Work to complete:
Can you rewrite every line of the items below as a JSON list of strings, with one string per line and blank lines dropped?

Record list:
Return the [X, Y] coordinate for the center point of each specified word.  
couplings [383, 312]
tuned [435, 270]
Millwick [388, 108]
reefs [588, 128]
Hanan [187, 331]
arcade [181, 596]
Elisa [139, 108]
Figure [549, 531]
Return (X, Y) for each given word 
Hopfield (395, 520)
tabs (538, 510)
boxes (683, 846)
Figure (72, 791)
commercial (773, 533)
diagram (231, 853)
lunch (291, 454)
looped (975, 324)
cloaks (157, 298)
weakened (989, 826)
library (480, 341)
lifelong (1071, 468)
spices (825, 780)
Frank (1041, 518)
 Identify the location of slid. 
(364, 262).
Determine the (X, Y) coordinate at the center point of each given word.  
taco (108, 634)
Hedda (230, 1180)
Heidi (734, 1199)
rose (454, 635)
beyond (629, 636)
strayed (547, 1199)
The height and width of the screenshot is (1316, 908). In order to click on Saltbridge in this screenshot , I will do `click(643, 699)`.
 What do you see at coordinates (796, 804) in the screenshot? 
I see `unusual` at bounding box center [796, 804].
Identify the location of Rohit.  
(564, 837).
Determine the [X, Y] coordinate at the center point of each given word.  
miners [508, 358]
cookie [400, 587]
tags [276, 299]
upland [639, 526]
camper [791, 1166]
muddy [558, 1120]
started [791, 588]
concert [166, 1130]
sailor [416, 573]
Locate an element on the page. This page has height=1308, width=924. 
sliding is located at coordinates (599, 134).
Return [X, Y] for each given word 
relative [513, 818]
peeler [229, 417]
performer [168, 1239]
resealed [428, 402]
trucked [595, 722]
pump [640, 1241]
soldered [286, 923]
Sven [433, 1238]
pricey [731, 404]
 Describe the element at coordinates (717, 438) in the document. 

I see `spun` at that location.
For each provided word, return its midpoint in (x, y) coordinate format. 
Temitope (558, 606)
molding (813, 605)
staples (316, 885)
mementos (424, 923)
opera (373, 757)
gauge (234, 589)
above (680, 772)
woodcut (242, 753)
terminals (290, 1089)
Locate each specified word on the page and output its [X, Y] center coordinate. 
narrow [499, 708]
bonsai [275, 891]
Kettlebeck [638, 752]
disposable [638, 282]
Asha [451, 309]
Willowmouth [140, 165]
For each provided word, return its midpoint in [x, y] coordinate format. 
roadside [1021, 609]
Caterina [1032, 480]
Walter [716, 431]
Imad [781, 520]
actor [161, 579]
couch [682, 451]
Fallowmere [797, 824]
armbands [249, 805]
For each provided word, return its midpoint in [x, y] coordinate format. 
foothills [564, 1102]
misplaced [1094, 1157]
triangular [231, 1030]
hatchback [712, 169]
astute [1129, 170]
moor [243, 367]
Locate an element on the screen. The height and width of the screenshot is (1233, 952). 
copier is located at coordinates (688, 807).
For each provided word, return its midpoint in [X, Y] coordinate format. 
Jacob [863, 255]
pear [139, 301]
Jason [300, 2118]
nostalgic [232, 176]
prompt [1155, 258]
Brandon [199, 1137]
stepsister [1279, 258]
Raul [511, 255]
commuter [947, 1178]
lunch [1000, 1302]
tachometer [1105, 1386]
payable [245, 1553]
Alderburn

Written answer:
[
  "Return the [X, Y] coordinate for the center point of each specified word.  ",
  "couplings [383, 312]",
  "tuned [435, 270]",
  "Millwick [388, 108]",
  "reefs [588, 128]",
  "Hanan [187, 331]",
  "arcade [181, 596]",
  "Elisa [139, 108]",
  "Figure [549, 531]",
  "Return (X, Y) for each given word ",
  "Hopfield (395, 520)",
  "tabs (538, 510)",
  "boxes (683, 846)",
  "Figure (72, 791)",
  "commercial (773, 533)",
  "diagram (231, 853)",
  "lunch (291, 454)",
  "looped (975, 324)",
  "cloaks (157, 298)",
  "weakened (989, 826)",
  "library (480, 341)",
  "lifelong (1071, 468)",
  "spices (825, 780)",
  "Frank (1041, 518)",
  " Identify the location of slid. ",
  "(364, 262).",
  "Determine the (X, Y) coordinate at the center point of each given word.  ",
  "taco (108, 634)",
  "Hedda (230, 1180)",
  "Heidi (734, 1199)",
  "rose (454, 635)",
  "beyond (629, 636)",
  "strayed (547, 1199)",
  "The height and width of the screenshot is (1316, 908). In order to click on Saltbridge in this screenshot , I will do `click(643, 699)`.",
  " What do you see at coordinates (796, 804) in the screenshot? ",
  "I see `unusual` at bounding box center [796, 804].",
  "Identify the location of Rohit.  ",
  "(564, 837).",
  "Determine the [X, Y] coordinate at the center point of each given word.  ",
  "miners [508, 358]",
  "cookie [400, 587]",
  "tags [276, 299]",
  "upland [639, 526]",
  "camper [791, 1166]",
  "muddy [558, 1120]",
  "started [791, 588]",
  "concert [166, 1130]",
  "sailor [416, 573]",
  "Locate an element on the page. This page has height=1308, width=924. ",
  "sliding is located at coordinates (599, 134).",
  "Return [X, Y] for each given word ",
  "relative [513, 818]",
  "peeler [229, 417]",
  "performer [168, 1239]",
  "resealed [428, 402]",
  "trucked [595, 722]",
  "pump [640, 1241]",
  "soldered [286, 923]",
  "Sven [433, 1238]",
  "pricey [731, 404]",
  " Describe the element at coordinates (717, 438) in the document. ",
  "I see `spun` at that location.",
  "For each provided word, return its midpoint in (x, y) coordinate format. ",
  "Temitope (558, 606)",
  "molding (813, 605)",
  "staples (316, 885)",
  "mementos (424, 923)",
  "opera (373, 757)",
  "gauge (234, 589)",
  "above (680, 772)",
  "woodcut (242, 753)",
  "terminals (290, 1089)",
  "Locate each specified word on the page and output its [X, Y] center coordinate. ",
  "narrow [499, 708]",
  "bonsai [275, 891]",
  "Kettlebeck [638, 752]",
  "disposable [638, 282]",
  "Asha [451, 309]",
  "Willowmouth [140, 165]",
  "For each provided word, return its midpoint in [x, y] coordinate format. ",
  "roadside [1021, 609]",
  "Caterina [1032, 480]",
  "Walter [716, 431]",
  "Imad [781, 520]",
  "actor [161, 579]",
  "couch [682, 451]",
  "Fallowmere [797, 824]",
  "armbands [249, 805]",
  "For each provided word, return its midpoint in [x, y] coordinate format. ",
  "foothills [564, 1102]",
  "misplaced [1094, 1157]",
  "triangular [231, 1030]",
  "hatchback [712, 169]",
  "astute [1129, 170]",
  "moor [243, 367]",
  "Locate an element on the screen. The height and width of the screenshot is (1233, 952). ",
  "copier is located at coordinates (688, 807).",
  "For each provided word, return its midpoint in [X, Y] coordinate format. ",
  "Jacob [863, 255]",
  "pear [139, 301]",
  "Jason [300, 2118]",
  "nostalgic [232, 176]",
  "prompt [1155, 258]",
  "Brandon [199, 1137]",
  "stepsister [1279, 258]",
  "Raul [511, 255]",
  "commuter [947, 1178]",
  "lunch [1000, 1302]",
  "tachometer [1105, 1386]",
  "payable [245, 1553]",
  "Alderburn"
]